WHAT YOU SHOULD DO — Please return exactly the lines from the one containing "PIR3: none -> AM312" through the end of the records, including both.

[Version difference data]

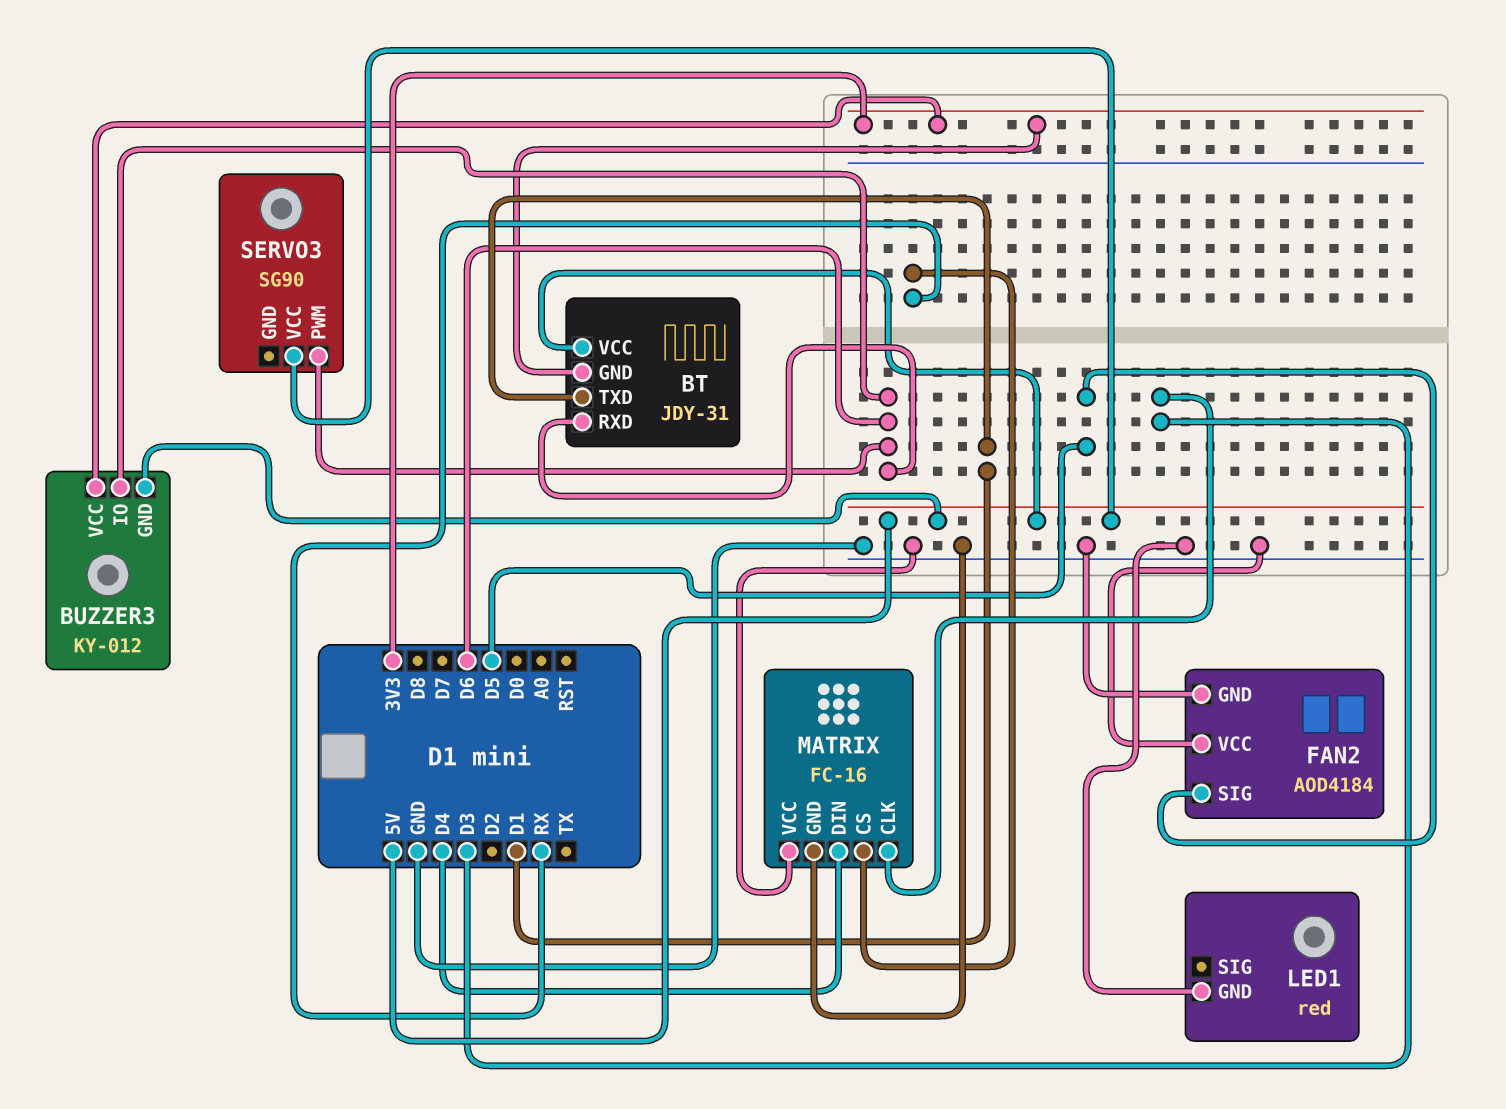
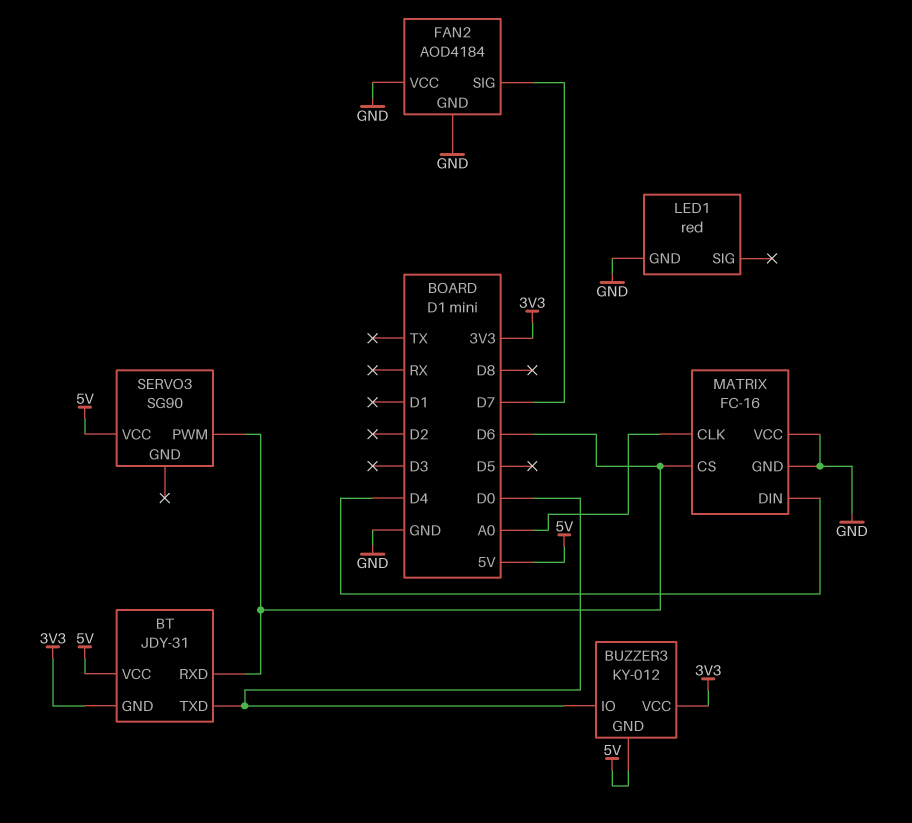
BT pin TXD: D1 -> D0
BUZZER3 pin IO: D6 -> D0
FAN2 pin SIG: D5 -> D7
MATRIX pin CLK: D3 -> A0
MATRIX pin CS: RX -> D6

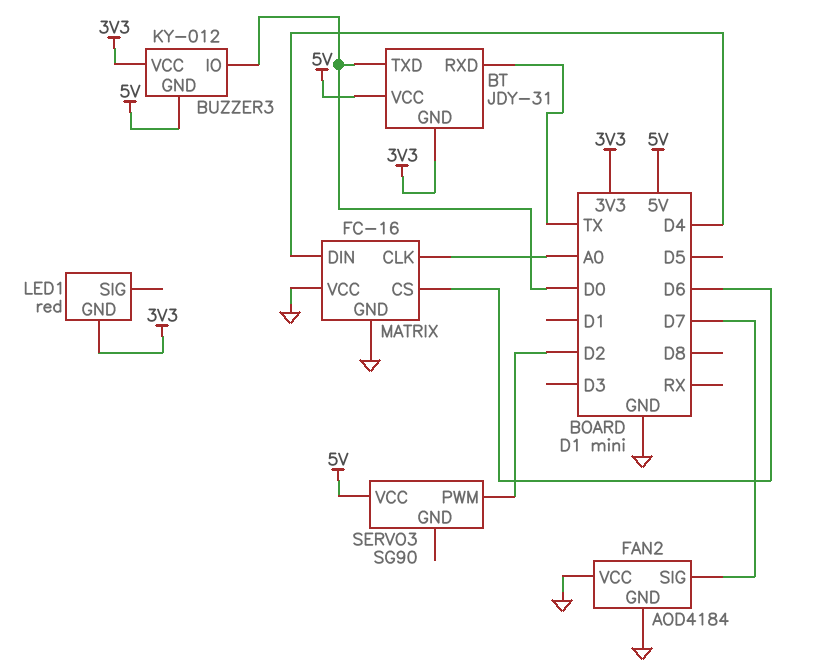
BT pin RXD: D6 -> TX
LED1 pin GND: GND -> 3V3
SERVO3 pin PWM: D6 -> D2

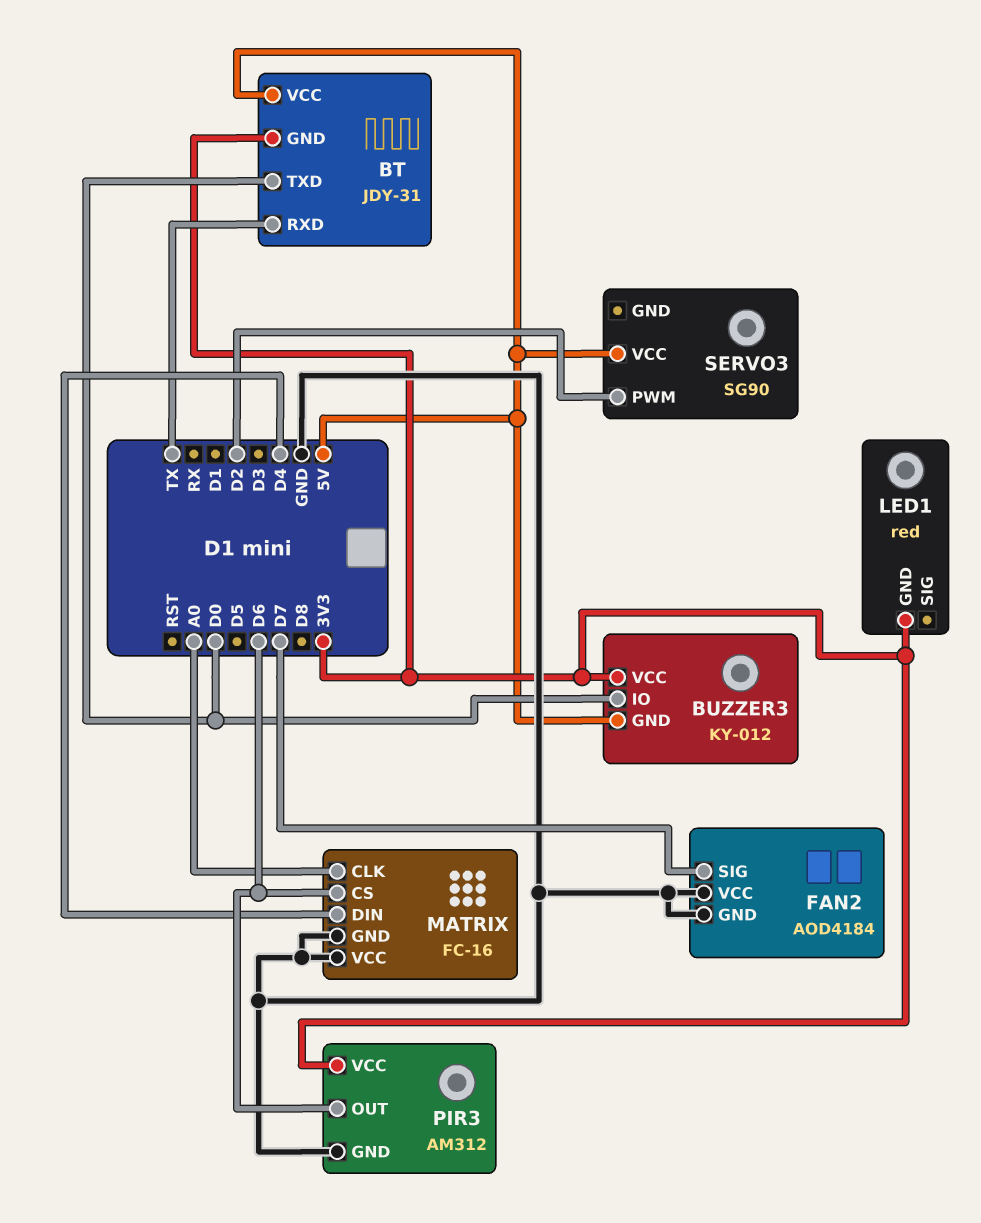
PIR3: none -> AM312
PIR3 pin GND: none -> GND
PIR3 pin OUT: none -> D6
PIR3 pin VCC: none -> 3V3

TASK RESULT —
PIR3: none -> AM312
PIR3 pin GND: none -> GND
PIR3 pin OUT: none -> D6
PIR3 pin VCC: none -> 3V3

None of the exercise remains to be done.